-------- SUPPLIED INFORMATION --------
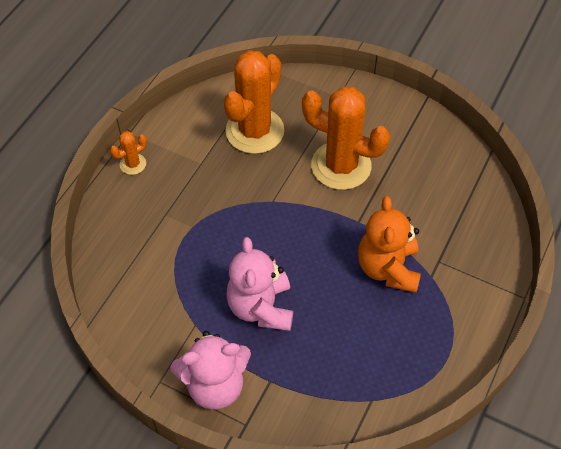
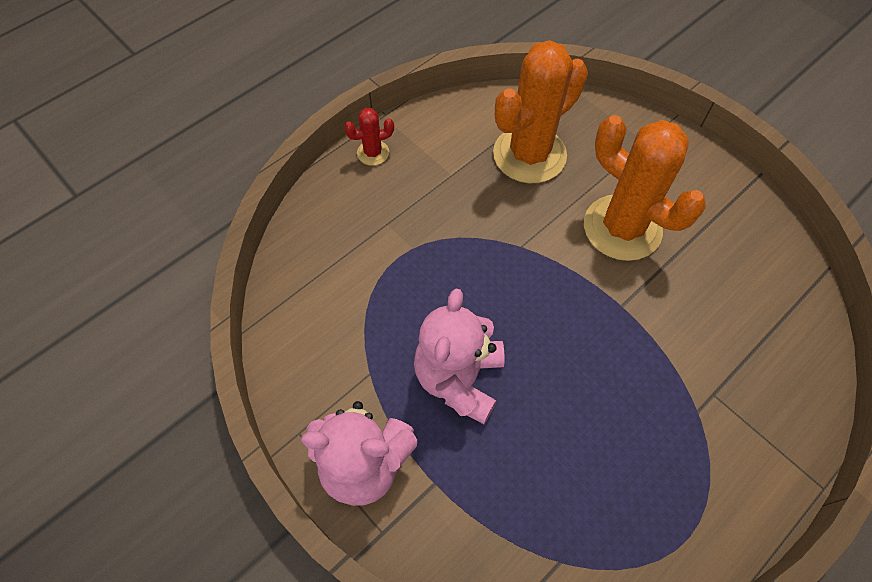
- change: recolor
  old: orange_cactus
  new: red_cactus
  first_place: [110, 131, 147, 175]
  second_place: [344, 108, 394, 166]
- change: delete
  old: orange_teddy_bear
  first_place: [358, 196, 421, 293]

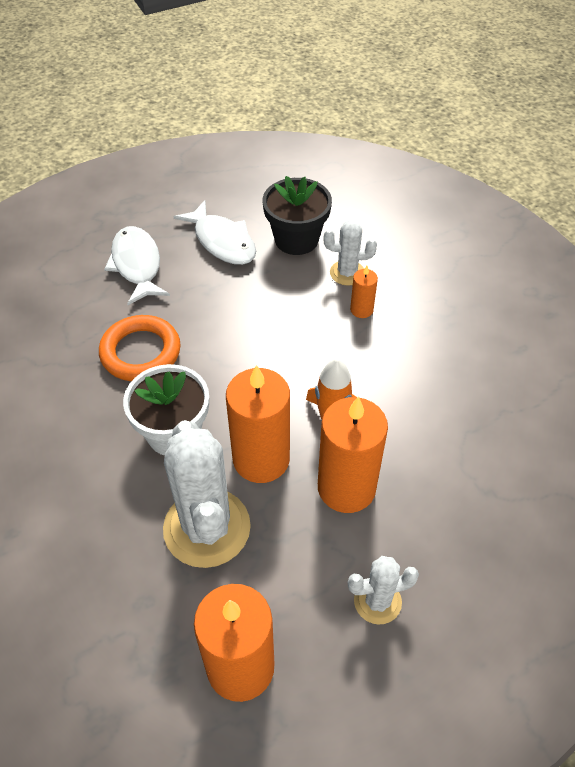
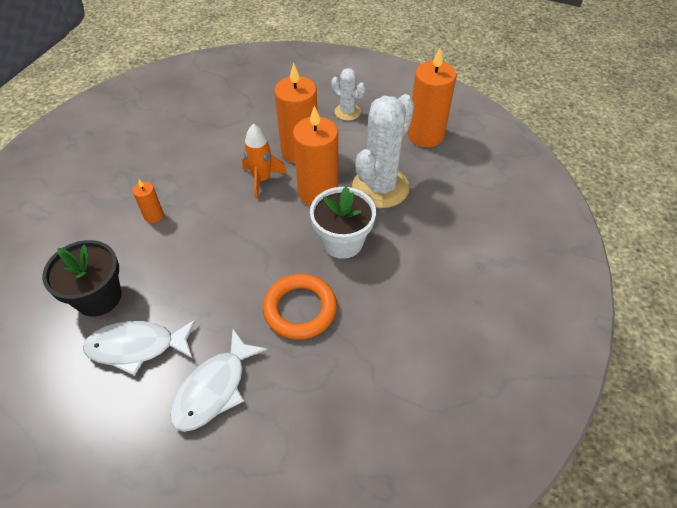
- change: rotate
  old: white_fish
  first_place: [174, 200, 256, 265]
  second_place: [83, 319, 196, 376]
  degrees: -105
- change: delete
  old: white_cactus
  first_place: [324, 220, 377, 286]

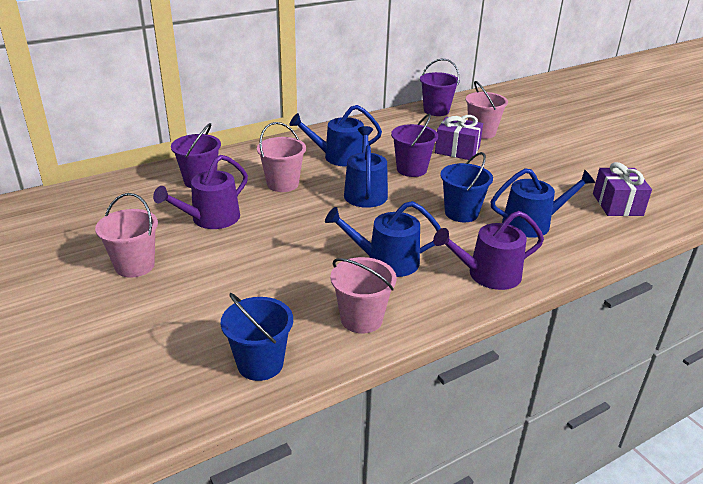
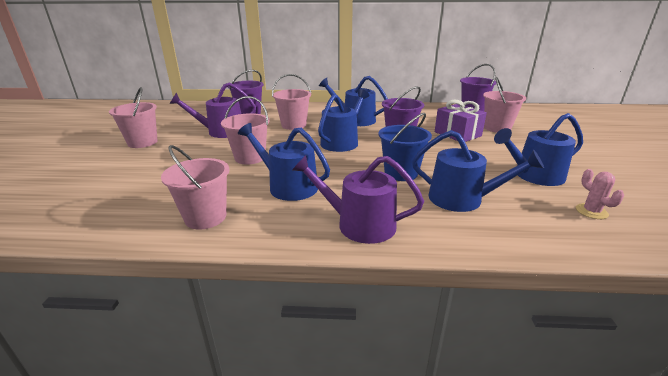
- change: replace
  old: purple_gift
  new: pink_cactus
  first_place: [593, 162, 652, 216]
  second_place: [576, 169, 624, 219]
- change: delete
  old: blue_bucket
  first_place: [221, 293, 293, 381]
- change: insert
  new: pink_bucket
  second_place: [221, 96, 269, 165]
- change: insert
  new: blue_watering_can
  second_place: [494, 113, 583, 186]

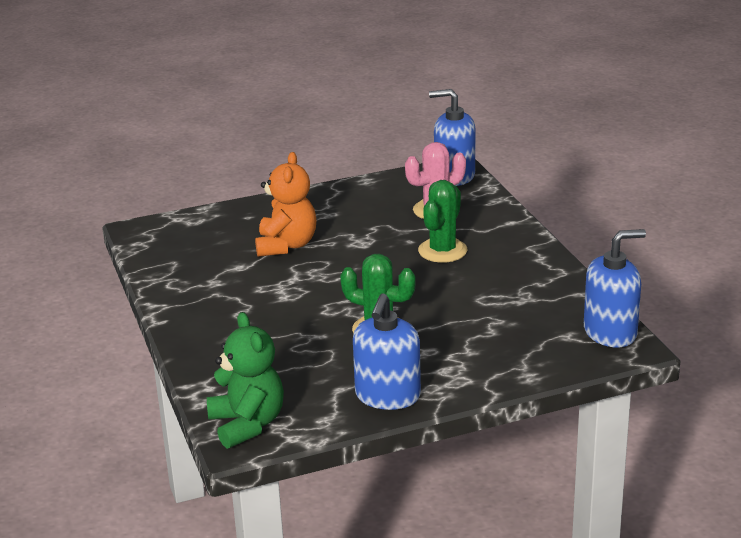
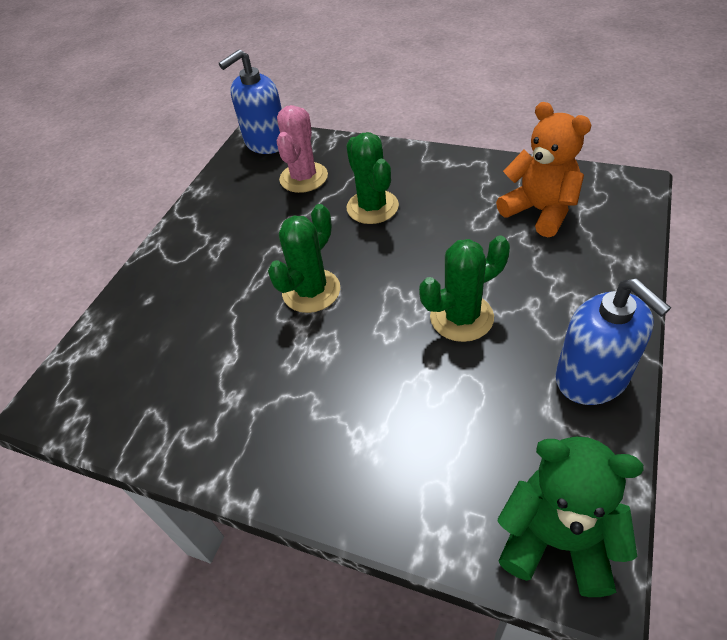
- change: move
  old: orange_teddy_bear
  first_place: [255, 152, 316, 257]
  second_place: [496, 102, 591, 237]
- change: delete
  old: blue_soap_dispenser
  first_place: [584, 229, 646, 347]
- change: insert
  new: green_cactus
  second_place: [268, 204, 340, 313]

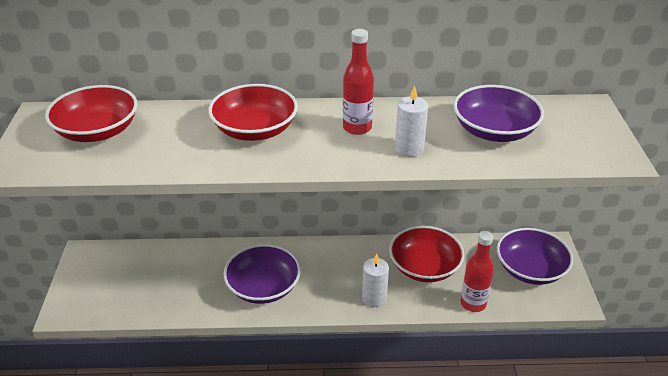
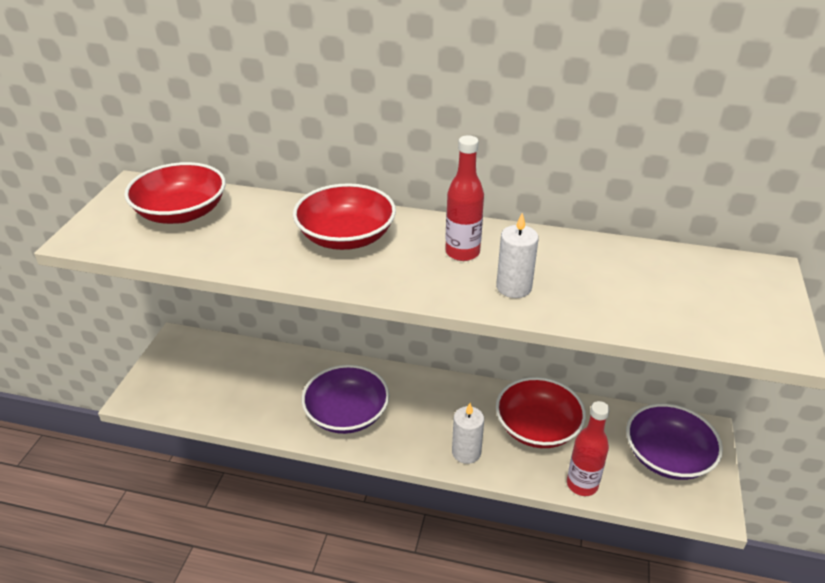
- change: delete
  old: purple_bowl
  first_place: [453, 85, 544, 142]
--------
**EXERCISE DESCRIPTION:**
Those lines of the records above that run from the one containing "first_place: [174, 200, 256, 265]" through the one containing "new: blue_watering_can" should be returned exactly, with no pictures among them.

**ANSWER TO THE EXERCISE:**
  first_place: [174, 200, 256, 265]
  second_place: [83, 319, 196, 376]
  degrees: -105
- change: delete
  old: white_cactus
  first_place: [324, 220, 377, 286]

- change: replace
  old: purple_gift
  new: pink_cactus
  first_place: [593, 162, 652, 216]
  second_place: [576, 169, 624, 219]
- change: delete
  old: blue_bucket
  first_place: [221, 293, 293, 381]
- change: insert
  new: pink_bucket
  second_place: [221, 96, 269, 165]
- change: insert
  new: blue_watering_can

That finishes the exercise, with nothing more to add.